== Data under study ==
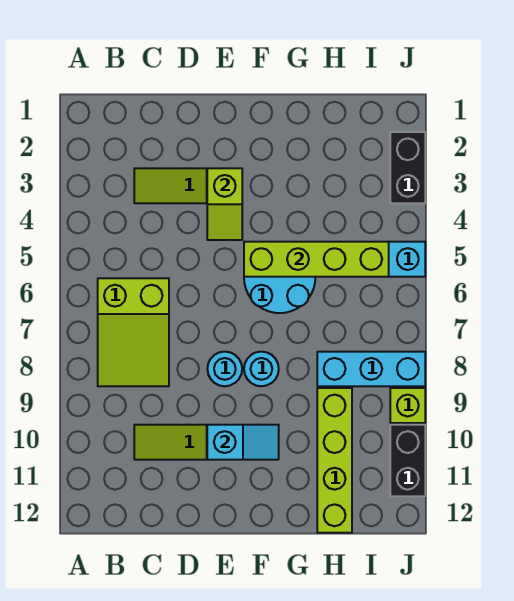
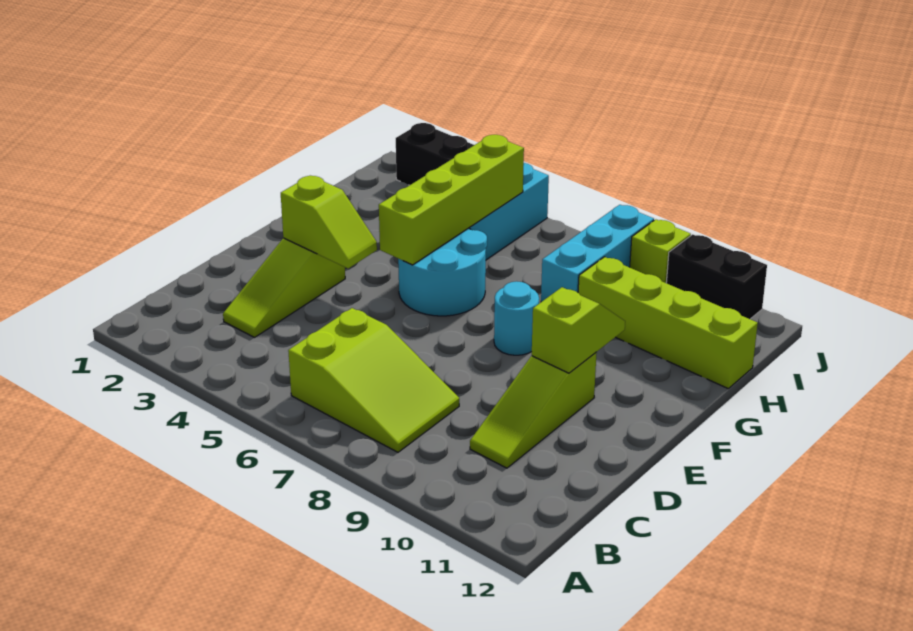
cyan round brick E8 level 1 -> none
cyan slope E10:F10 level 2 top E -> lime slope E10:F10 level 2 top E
===
== Data under study ==
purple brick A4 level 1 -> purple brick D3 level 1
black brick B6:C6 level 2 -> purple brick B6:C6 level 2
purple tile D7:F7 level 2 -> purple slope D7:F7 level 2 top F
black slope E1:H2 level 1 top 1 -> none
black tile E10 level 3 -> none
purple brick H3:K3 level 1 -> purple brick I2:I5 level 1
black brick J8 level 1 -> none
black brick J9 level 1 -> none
===
* To do
Among the records above, repeat exactly the line with "purple tile D7:F7", the line with "black brick J9 level 1 -> none", and every line in between, and only those.

* Response area
purple tile D7:F7 level 2 -> purple slope D7:F7 level 2 top F
black slope E1:H2 level 1 top 1 -> none
black tile E10 level 3 -> none
purple brick H3:K3 level 1 -> purple brick I2:I5 level 1
black brick J8 level 1 -> none
black brick J9 level 1 -> none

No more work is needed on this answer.